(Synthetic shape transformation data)
______

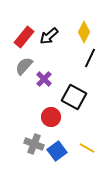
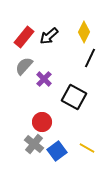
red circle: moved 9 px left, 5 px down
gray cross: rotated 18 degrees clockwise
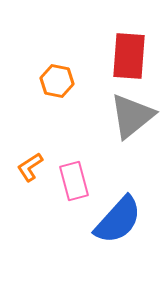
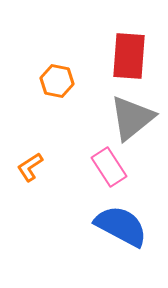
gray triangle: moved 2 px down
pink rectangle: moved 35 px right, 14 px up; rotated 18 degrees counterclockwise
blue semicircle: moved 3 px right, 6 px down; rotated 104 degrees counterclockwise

______

TASK OBJECTIVE: Filter the records for the word "gray" and show every line that has it.

ANSWER BOX:
gray cross: rotated 18 degrees clockwise
gray triangle: moved 2 px down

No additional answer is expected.